** Given problem **
Gather every line in the entries below that contains the word "treble", and copy each one unchanged.

** Task material **

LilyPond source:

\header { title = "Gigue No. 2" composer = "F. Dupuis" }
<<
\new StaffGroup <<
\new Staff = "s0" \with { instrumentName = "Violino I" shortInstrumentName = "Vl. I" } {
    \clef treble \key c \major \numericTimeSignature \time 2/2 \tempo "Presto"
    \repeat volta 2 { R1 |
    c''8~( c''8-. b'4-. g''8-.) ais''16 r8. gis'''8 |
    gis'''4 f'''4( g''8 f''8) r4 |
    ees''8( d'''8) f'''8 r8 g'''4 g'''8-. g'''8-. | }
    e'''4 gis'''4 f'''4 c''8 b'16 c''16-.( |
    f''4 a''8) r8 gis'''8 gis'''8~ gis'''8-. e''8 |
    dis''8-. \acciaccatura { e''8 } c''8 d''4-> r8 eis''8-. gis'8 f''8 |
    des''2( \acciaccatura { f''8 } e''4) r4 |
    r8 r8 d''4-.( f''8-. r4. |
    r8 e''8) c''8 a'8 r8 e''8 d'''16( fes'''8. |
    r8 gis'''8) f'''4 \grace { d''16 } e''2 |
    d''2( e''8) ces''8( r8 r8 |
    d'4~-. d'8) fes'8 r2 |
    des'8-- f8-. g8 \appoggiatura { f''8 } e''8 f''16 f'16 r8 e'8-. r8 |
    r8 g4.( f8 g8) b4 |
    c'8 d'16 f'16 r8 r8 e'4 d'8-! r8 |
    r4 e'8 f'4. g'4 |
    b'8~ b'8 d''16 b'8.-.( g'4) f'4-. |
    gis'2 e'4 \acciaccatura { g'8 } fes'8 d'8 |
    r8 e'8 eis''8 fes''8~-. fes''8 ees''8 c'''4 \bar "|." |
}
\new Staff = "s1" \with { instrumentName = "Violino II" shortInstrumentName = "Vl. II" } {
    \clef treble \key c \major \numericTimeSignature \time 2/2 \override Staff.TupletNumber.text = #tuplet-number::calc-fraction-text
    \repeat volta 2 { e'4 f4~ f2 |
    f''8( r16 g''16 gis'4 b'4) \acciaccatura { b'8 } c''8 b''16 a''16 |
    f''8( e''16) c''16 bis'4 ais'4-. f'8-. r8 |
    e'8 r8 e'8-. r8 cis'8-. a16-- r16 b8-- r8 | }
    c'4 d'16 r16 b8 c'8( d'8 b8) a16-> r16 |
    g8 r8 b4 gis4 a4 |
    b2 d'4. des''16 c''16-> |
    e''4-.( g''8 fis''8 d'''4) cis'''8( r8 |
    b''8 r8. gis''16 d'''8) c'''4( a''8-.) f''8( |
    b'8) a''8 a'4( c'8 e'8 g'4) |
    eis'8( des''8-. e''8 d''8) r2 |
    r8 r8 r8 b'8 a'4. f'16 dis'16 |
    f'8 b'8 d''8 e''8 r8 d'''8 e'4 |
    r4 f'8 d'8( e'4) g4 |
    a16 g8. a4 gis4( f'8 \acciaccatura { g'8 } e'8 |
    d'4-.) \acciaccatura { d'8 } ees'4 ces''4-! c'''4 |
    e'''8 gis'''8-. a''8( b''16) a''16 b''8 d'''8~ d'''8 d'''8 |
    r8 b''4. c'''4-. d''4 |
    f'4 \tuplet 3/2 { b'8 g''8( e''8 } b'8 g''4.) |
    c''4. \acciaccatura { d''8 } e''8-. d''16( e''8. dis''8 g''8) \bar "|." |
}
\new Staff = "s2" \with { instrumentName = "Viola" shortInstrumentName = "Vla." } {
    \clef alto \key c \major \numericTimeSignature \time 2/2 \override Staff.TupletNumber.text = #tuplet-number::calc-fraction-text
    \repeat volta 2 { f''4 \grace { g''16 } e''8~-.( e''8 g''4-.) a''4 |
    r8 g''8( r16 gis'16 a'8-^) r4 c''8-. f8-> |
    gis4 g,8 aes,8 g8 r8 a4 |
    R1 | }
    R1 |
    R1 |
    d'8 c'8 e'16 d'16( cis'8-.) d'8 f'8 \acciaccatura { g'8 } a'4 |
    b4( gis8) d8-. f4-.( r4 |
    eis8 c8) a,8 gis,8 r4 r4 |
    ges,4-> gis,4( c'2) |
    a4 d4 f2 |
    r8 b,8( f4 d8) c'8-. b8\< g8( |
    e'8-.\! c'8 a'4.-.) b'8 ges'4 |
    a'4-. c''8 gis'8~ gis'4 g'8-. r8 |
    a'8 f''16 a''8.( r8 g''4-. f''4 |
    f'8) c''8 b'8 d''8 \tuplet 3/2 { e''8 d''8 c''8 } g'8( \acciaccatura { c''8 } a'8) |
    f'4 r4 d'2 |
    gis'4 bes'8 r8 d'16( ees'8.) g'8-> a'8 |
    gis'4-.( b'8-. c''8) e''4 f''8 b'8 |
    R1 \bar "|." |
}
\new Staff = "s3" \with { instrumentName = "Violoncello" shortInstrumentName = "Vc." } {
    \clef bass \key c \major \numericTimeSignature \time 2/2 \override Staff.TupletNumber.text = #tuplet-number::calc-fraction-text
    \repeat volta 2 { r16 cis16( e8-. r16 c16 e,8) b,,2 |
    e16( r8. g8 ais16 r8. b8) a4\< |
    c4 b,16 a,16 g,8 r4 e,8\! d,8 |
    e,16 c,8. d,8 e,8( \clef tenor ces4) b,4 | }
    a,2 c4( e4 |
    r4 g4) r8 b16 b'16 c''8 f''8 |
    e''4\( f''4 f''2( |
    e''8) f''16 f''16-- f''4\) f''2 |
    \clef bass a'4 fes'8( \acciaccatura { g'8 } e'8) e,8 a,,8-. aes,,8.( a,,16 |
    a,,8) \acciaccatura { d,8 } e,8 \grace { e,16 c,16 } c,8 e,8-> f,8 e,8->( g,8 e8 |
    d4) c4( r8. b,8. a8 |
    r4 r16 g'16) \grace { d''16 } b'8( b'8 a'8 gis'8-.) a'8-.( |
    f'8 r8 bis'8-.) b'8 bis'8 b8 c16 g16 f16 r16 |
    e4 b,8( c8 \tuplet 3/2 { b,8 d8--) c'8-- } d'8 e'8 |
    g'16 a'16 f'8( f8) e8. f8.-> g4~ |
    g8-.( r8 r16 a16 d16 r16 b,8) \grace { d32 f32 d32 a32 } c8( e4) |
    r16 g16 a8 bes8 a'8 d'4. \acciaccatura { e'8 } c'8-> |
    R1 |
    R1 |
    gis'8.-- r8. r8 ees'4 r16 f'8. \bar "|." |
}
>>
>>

** Task answer **
    \clef treble \key c \major \numericTimeSignature \time 2/2 \tempo "Presto"
    \clef treble \key c \major \numericTimeSignature \time 2/2 \override Staff.TupletNumber.text = #tuplet-number::calc-fraction-text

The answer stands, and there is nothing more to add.